"""

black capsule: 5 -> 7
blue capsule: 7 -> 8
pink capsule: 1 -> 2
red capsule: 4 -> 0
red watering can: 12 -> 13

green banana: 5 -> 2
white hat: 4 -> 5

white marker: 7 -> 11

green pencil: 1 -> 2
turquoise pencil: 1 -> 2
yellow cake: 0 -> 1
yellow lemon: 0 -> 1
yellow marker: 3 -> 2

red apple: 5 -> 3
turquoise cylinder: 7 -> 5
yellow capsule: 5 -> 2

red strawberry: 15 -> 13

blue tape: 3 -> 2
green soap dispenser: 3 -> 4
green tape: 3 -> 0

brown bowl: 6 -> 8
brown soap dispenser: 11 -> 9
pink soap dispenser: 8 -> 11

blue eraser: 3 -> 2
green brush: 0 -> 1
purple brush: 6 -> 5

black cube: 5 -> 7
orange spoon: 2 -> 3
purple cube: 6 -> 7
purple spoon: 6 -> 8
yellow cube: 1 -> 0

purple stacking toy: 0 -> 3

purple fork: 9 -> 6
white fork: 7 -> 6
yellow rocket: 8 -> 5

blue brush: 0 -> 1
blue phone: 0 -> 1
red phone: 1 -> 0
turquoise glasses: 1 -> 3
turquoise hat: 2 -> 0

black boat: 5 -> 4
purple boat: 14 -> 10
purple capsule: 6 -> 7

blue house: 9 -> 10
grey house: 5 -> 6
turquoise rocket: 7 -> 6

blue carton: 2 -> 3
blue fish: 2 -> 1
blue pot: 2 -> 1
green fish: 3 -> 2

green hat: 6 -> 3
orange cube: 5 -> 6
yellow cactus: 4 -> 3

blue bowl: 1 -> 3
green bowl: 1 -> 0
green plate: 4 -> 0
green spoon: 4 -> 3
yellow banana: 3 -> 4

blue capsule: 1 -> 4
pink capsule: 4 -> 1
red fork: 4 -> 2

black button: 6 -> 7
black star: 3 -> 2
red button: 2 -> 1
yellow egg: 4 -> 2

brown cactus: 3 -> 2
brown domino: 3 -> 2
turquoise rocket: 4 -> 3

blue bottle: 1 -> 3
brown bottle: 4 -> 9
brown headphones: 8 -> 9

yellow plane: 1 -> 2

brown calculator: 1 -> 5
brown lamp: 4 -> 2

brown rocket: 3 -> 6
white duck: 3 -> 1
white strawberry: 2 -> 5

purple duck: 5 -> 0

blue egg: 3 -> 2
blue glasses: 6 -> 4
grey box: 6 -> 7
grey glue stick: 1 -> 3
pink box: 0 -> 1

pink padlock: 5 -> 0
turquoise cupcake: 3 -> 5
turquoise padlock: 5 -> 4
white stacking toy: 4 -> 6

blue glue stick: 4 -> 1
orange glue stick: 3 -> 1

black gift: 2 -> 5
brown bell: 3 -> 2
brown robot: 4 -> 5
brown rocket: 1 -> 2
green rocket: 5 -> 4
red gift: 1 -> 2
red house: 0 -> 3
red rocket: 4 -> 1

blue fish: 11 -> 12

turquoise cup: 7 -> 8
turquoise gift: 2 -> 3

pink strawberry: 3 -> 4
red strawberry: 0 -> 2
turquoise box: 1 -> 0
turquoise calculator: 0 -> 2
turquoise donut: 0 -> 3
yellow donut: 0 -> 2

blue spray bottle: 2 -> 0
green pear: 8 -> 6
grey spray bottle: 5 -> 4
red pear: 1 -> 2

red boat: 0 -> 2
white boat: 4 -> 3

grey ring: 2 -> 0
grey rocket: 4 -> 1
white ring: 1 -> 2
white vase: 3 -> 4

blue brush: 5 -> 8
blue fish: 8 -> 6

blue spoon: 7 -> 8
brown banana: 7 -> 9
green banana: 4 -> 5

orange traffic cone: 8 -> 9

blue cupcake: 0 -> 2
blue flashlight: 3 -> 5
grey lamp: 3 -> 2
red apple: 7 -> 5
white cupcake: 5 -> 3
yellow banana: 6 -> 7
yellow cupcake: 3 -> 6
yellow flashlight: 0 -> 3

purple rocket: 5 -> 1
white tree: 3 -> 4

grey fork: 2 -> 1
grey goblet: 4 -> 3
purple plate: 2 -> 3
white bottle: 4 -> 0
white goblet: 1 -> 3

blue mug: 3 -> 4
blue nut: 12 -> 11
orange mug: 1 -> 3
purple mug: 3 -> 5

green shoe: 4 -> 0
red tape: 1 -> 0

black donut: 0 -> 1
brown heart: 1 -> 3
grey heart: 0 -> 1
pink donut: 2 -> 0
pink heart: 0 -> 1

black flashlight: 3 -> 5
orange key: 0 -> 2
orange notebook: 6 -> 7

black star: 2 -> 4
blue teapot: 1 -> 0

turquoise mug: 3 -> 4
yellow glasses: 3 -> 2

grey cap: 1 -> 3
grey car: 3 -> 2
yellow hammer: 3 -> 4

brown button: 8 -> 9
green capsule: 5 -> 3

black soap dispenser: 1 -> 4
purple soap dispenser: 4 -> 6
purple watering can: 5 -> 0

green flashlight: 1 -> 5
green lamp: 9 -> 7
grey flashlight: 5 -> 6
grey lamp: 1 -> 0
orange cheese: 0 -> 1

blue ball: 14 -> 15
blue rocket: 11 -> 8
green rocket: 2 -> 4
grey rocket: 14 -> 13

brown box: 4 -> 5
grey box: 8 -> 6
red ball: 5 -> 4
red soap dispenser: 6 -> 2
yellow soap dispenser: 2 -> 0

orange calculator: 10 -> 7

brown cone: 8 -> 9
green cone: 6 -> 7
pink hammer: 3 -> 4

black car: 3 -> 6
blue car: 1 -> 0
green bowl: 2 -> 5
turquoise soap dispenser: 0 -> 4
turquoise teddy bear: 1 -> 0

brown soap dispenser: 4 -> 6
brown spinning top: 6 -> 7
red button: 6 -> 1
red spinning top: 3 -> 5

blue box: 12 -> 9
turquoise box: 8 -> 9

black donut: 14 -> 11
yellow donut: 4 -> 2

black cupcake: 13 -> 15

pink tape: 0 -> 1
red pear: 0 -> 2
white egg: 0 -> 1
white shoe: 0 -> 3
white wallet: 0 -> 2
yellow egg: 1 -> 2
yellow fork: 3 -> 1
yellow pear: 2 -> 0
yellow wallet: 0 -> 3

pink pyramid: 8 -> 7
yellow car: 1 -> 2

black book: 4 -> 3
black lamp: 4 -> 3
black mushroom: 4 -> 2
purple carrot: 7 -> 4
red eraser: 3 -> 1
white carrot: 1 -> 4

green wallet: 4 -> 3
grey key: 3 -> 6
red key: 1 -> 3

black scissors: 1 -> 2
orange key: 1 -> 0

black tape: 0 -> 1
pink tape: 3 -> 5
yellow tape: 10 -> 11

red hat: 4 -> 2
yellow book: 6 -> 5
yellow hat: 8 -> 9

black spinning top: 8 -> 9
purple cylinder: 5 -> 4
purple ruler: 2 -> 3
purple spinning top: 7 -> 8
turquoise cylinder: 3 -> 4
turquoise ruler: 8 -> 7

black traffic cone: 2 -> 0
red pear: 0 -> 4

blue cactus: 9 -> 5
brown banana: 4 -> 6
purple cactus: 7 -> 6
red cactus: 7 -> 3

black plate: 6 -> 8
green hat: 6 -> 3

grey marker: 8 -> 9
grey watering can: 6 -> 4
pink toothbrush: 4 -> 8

"""

» **WHAT THE TASK ASKS**
Take the lines from the one containing "yellow tape: 10 -> 11" to the last line of the material above and write them out exactly.

» **ANSWER FOR THIS EXERCISE**
yellow tape: 10 -> 11

red hat: 4 -> 2
yellow book: 6 -> 5
yellow hat: 8 -> 9

black spinning top: 8 -> 9
purple cylinder: 5 -> 4
purple ruler: 2 -> 3
purple spinning top: 7 -> 8
turquoise cylinder: 3 -> 4
turquoise ruler: 8 -> 7

black traffic cone: 2 -> 0
red pear: 0 -> 4

blue cactus: 9 -> 5
brown banana: 4 -> 6
purple cactus: 7 -> 6
red cactus: 7 -> 3

black plate: 6 -> 8
green hat: 6 -> 3

grey marker: 8 -> 9
grey watering can: 6 -> 4
pink toothbrush: 4 -> 8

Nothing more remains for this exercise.